→ CONSEGNA
Partendo dall'inizio delle voci e terminando con la riga che contiene "35: (920, 652)", entrambe comprese, riscrivi queste righe rinominando "point_idx" in "indice_punto". Tutto il resto deve restare invariato.

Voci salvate

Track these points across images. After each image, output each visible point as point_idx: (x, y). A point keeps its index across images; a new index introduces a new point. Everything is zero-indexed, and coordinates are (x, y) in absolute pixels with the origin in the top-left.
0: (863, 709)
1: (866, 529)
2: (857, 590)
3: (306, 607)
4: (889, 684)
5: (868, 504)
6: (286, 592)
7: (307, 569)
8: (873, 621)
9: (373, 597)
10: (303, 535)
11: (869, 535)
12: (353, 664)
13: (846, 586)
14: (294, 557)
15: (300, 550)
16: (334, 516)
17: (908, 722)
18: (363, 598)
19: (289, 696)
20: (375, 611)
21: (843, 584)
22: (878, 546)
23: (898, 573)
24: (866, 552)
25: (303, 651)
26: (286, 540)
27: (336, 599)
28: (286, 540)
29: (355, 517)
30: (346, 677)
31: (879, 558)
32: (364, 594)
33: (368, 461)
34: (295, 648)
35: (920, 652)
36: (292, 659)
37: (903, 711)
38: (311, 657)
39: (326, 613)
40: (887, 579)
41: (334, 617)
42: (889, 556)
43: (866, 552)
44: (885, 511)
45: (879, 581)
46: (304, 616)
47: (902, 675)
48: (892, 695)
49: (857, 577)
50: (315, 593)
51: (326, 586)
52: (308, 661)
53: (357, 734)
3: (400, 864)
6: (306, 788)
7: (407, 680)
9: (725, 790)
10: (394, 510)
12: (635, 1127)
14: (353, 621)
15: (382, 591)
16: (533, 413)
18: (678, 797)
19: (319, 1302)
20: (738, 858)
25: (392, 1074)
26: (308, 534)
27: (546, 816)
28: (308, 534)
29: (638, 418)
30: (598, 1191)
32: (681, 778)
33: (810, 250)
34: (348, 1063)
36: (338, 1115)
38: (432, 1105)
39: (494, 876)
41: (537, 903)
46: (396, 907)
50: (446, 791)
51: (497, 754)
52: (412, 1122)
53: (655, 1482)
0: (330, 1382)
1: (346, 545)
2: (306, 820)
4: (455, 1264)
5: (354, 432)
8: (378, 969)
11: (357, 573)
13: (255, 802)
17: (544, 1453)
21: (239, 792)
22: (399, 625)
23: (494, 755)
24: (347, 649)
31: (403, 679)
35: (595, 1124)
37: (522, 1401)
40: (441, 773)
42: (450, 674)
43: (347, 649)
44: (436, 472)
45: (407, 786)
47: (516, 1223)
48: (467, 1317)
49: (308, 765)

→ RISULTATO
Track these points across images. After each image, output each visible point as indice_punto: (x, y). A point keeps its index across images; a new index introduces a new point. Everything is zero-indexed, and coordinates are (x, y) in absolute pixels with the origin in the top-left.
0: (863, 709)
1: (866, 529)
2: (857, 590)
3: (306, 607)
4: (889, 684)
5: (868, 504)
6: (286, 592)
7: (307, 569)
8: (873, 621)
9: (373, 597)
10: (303, 535)
11: (869, 535)
12: (353, 664)
13: (846, 586)
14: (294, 557)
15: (300, 550)
16: (334, 516)
17: (908, 722)
18: (363, 598)
19: (289, 696)
20: (375, 611)
21: (843, 584)
22: (878, 546)
23: (898, 573)
24: (866, 552)
25: (303, 651)
26: (286, 540)
27: (336, 599)
28: (286, 540)
29: (355, 517)
30: (346, 677)
31: (879, 558)
32: (364, 594)
33: (368, 461)
34: (295, 648)
35: (920, 652)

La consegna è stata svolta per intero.